Data for analysis:
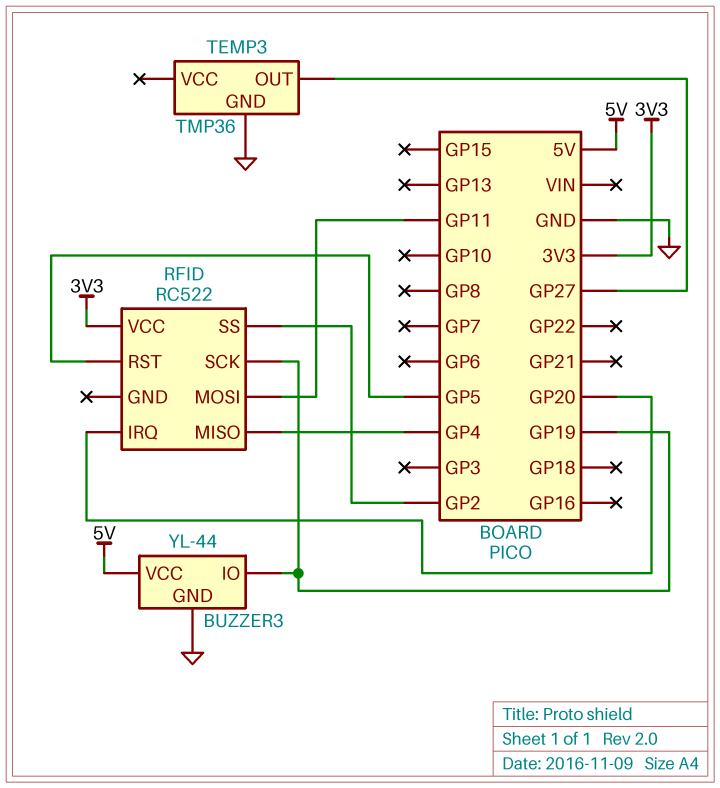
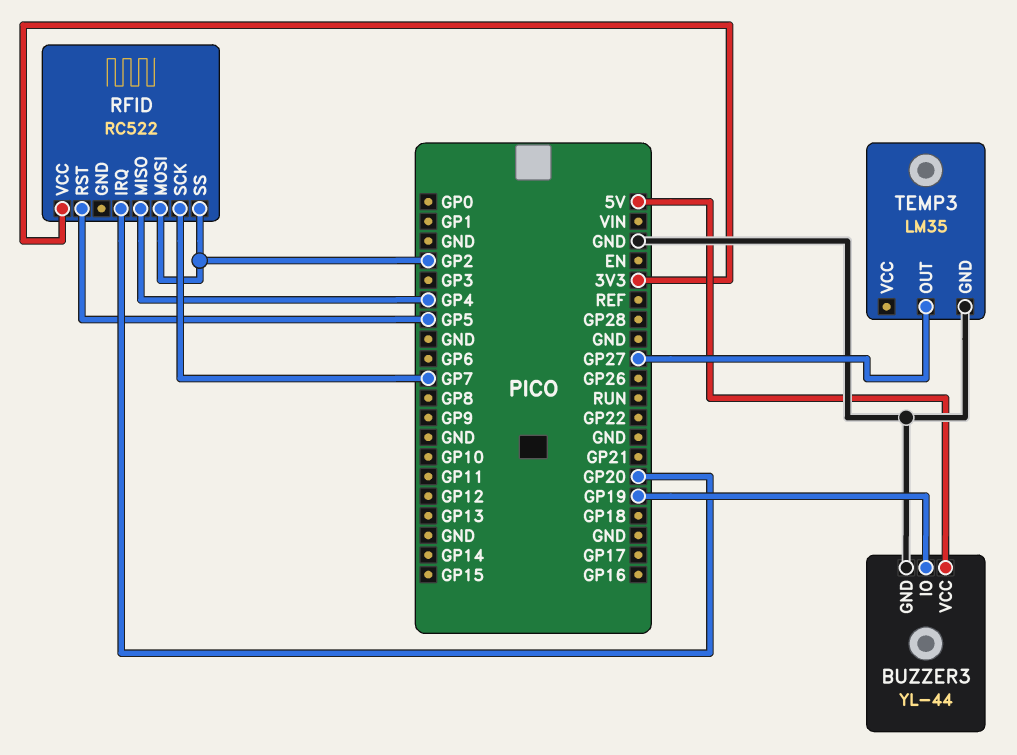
RFID pin MOSI: GP11 -> GP2
RFID pin SCK: GP19 -> GP7
TEMP3: TMP36 -> LM35

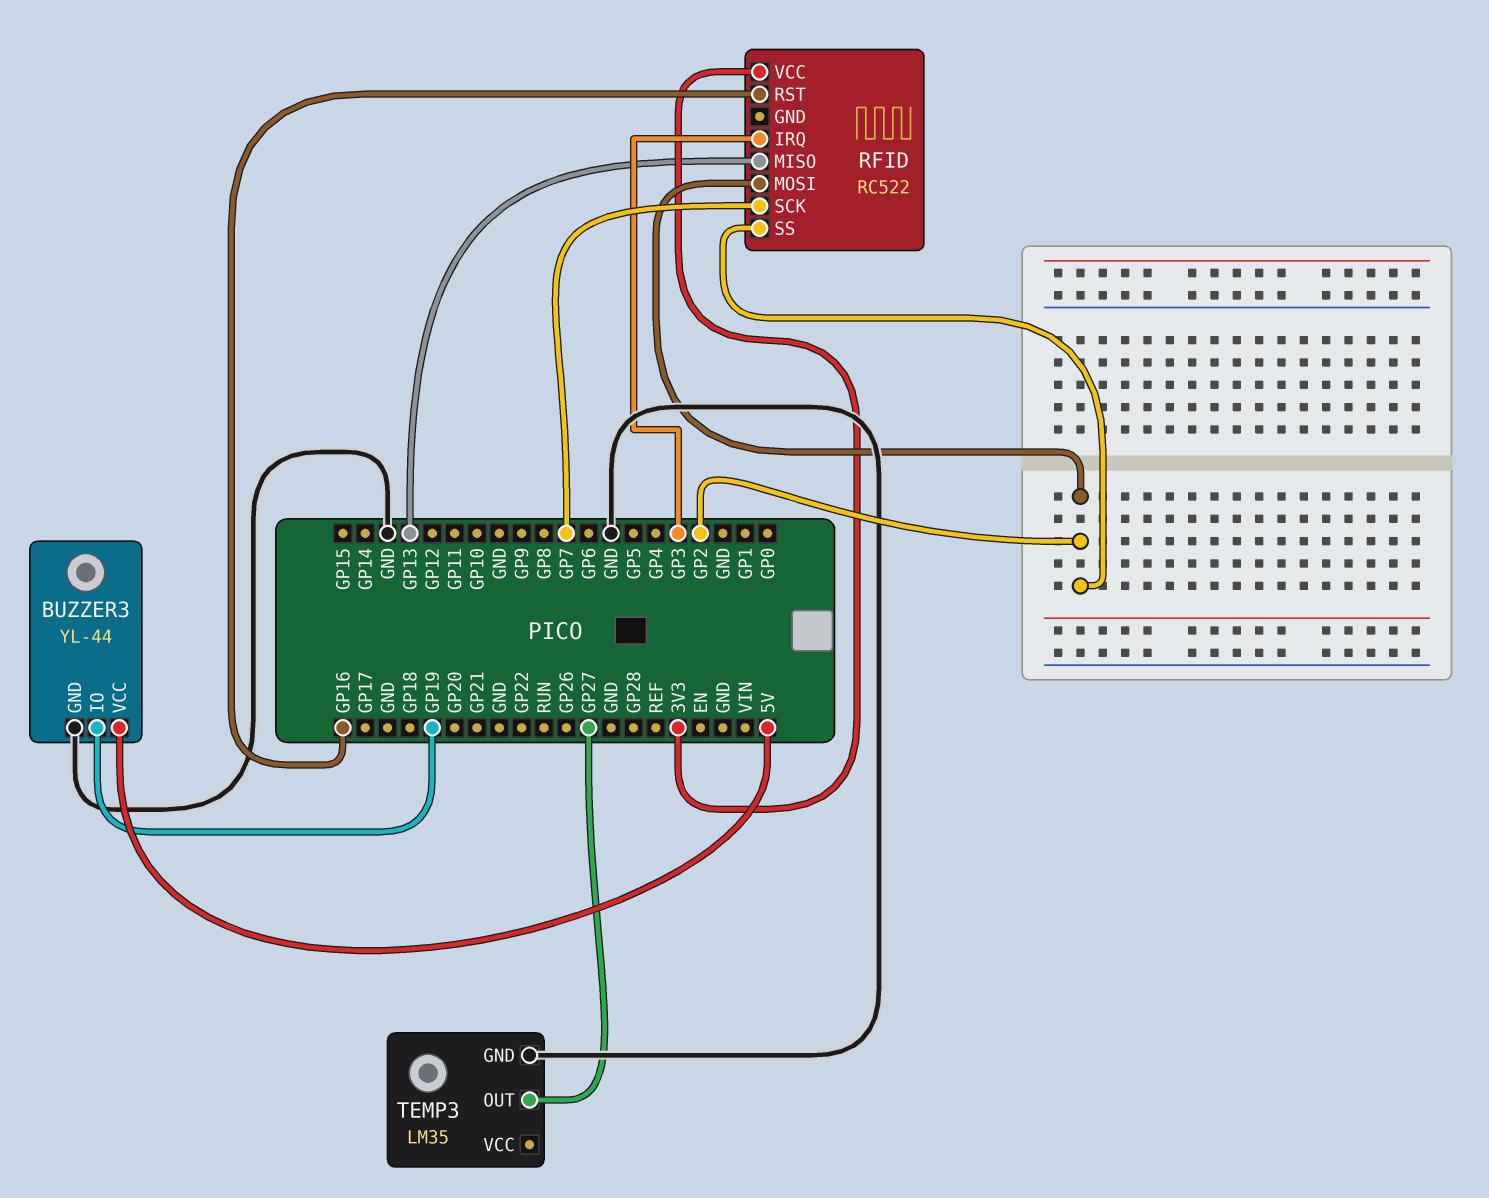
RFID pin IRQ: GP20 -> GP3
RFID pin MISO: GP4 -> GP13
RFID pin RST: GP5 -> GP16

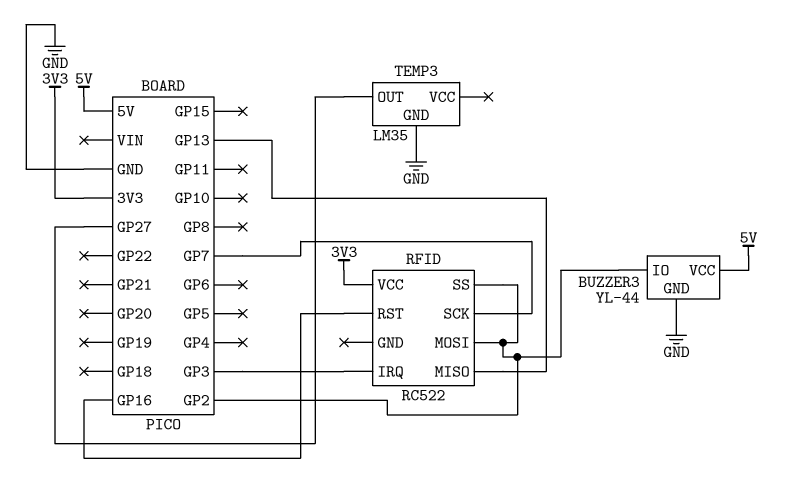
BUZZER3 pin IO: GP19 -> GP2

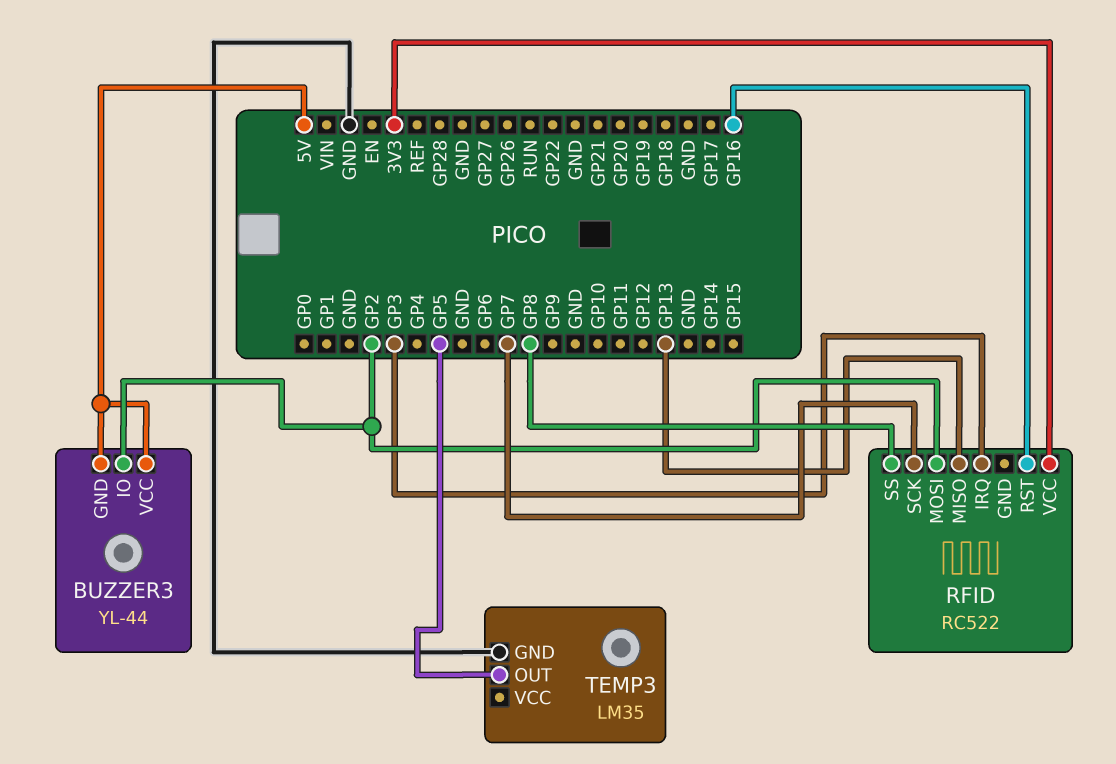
BUZZER3 pin GND: GND -> 5V
RFID pin SS: GP2 -> GP8
TEMP3 pin OUT: GP27 -> GP5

How to complete this task: Search the entries for the word "RFID" and copy every line that holds it.

Reply to the task:
RFID pin MOSI: GP11 -> GP2
RFID pin SCK: GP19 -> GP7
RFID pin IRQ: GP20 -> GP3
RFID pin MISO: GP4 -> GP13
RFID pin RST: GP5 -> GP16
RFID pin SS: GP2 -> GP8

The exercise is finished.